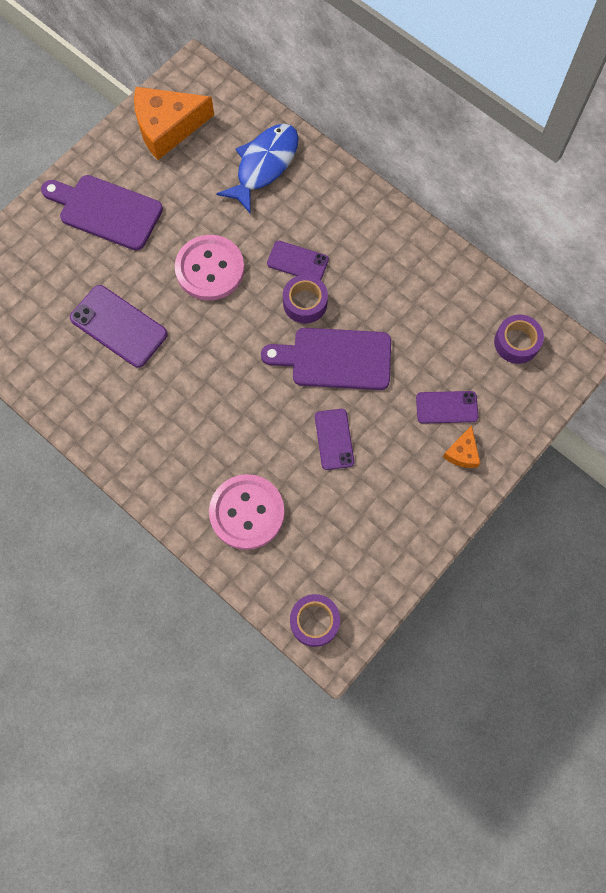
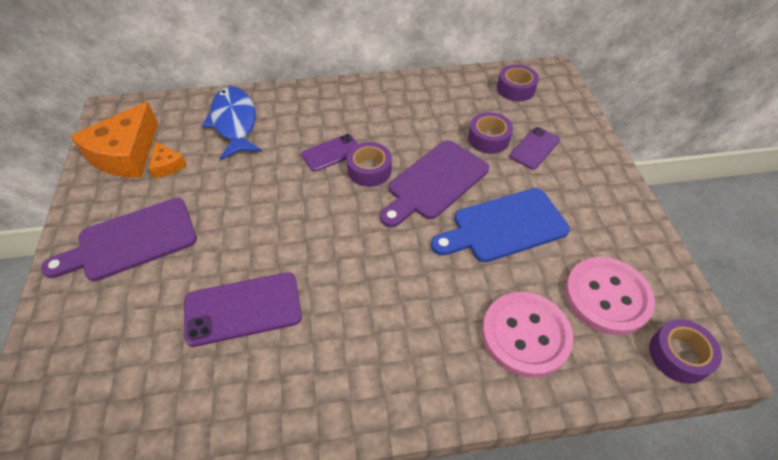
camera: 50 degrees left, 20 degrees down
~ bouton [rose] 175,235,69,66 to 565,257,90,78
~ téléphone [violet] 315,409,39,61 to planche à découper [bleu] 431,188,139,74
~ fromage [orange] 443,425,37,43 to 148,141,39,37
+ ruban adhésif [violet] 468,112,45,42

++++++++++++++++++++

→ What you should do
Copy the data exactly. Any picture it contains is to be omitted.

→ Output for this exercise
camera: 50 degrees left, 20 degrees down
~ bouton [rose] 175,235,69,66 to 565,257,90,78
~ téléphone [violet] 315,409,39,61 to planche à découper [bleu] 431,188,139,74
~ fromage [orange] 443,425,37,43 to 148,141,39,37
+ ruban adhésif [violet] 468,112,45,42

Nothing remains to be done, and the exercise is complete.